(Your instructions)
Copy out, word for word, the entries beginning with the line that contains "This screenshot has" and continuing through the line that contains "Locate an element", including both of those lines. Give nothing else.

(Data excerpts)
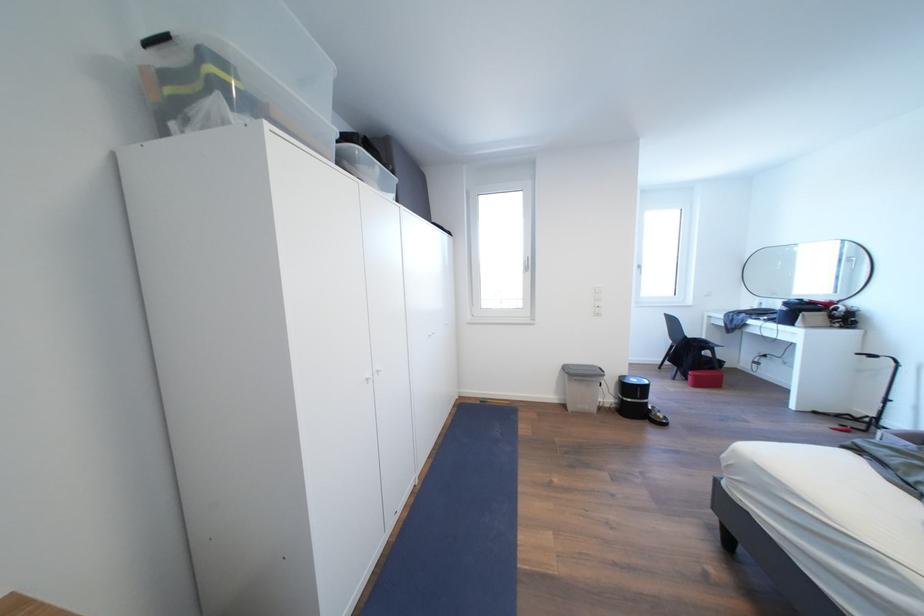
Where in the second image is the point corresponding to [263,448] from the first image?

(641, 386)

==

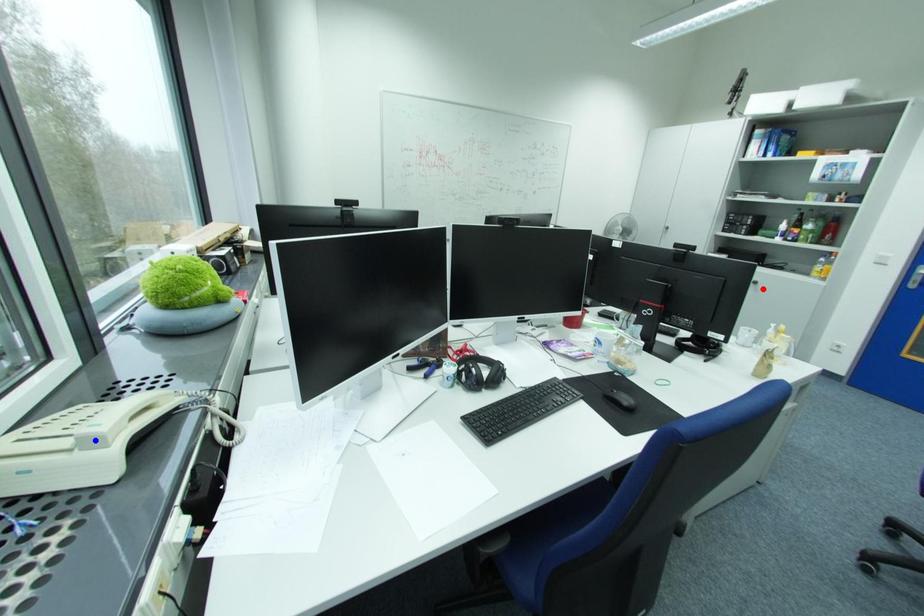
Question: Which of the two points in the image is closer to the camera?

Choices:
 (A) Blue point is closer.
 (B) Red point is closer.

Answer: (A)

==

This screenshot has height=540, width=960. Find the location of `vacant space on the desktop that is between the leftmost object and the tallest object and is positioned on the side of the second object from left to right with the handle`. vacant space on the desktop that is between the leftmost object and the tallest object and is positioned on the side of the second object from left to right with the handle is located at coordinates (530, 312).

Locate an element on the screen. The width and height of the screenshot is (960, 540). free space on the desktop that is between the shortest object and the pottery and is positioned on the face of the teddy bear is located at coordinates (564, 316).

(Task output)
This screenshot has height=540, width=960. Find the location of `vacant space on the desktop that is between the leftmost object and the tallest object and is positioned on the side of the second object from left to right with the handle`. vacant space on the desktop that is between the leftmost object and the tallest object and is positioned on the side of the second object from left to right with the handle is located at coordinates (530, 312).

Locate an element on the screen. The width and height of the screenshot is (960, 540). free space on the desktop that is between the shortest object and the pottery and is positioned on the face of the teddy bear is located at coordinates (564, 316).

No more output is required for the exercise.